- What you have to do -
Each entry below should be echoed exactly, with pictures omitted.

- Collection entries -
-*-*-
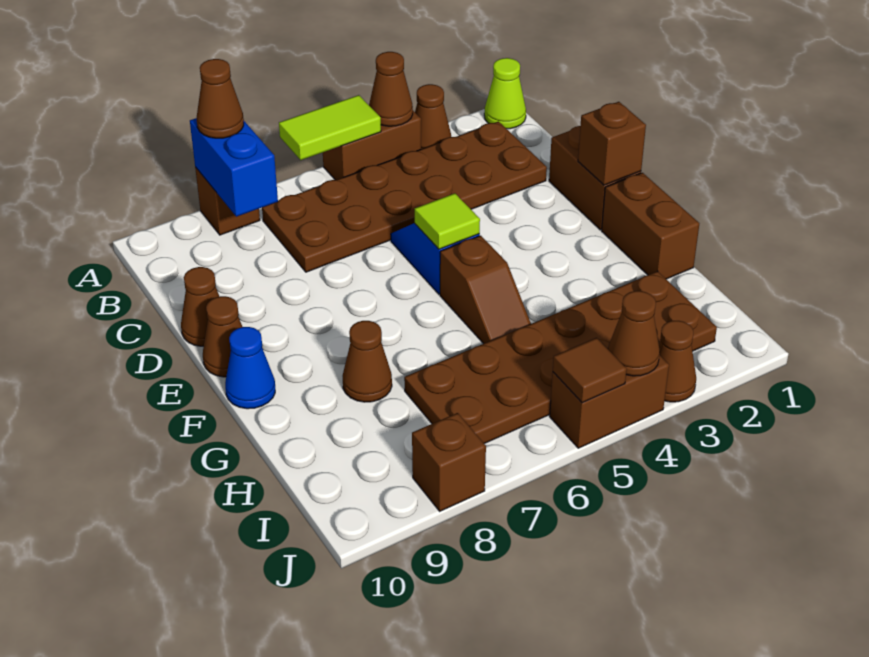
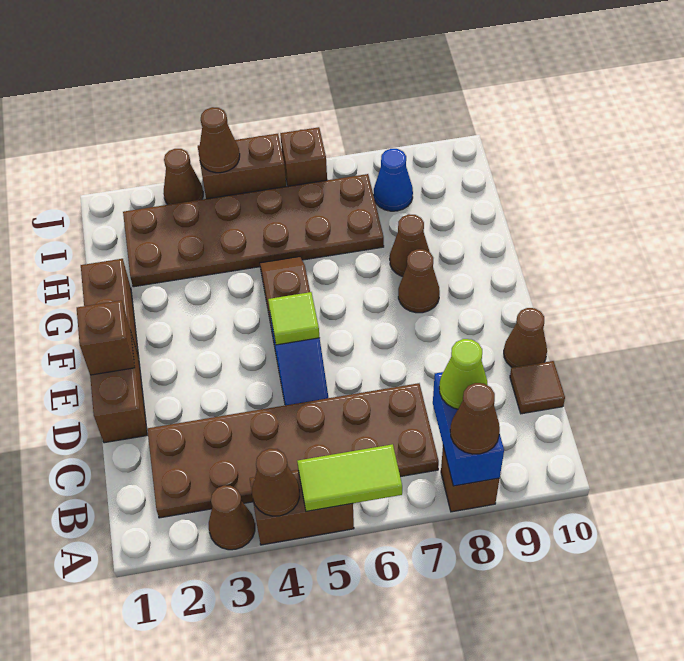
lime cone A1 level 1 -> lime cone B8 level 3
brown cone E10 level 1 -> brown cone F8 level 1
blue cone F10 level 1 -> blue cone I8 level 1
brown tile J5 level 2 -> brown tile C10 level 1
brown brick J8 level 1 -> brown brick J6 level 1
-*-*-
- Problem solution -
lime cone A1 level 1 -> lime cone B8 level 3
brown cone E10 level 1 -> brown cone F8 level 1
blue cone F10 level 1 -> blue cone I8 level 1
brown tile J5 level 2 -> brown tile C10 level 1
brown brick J8 level 1 -> brown brick J6 level 1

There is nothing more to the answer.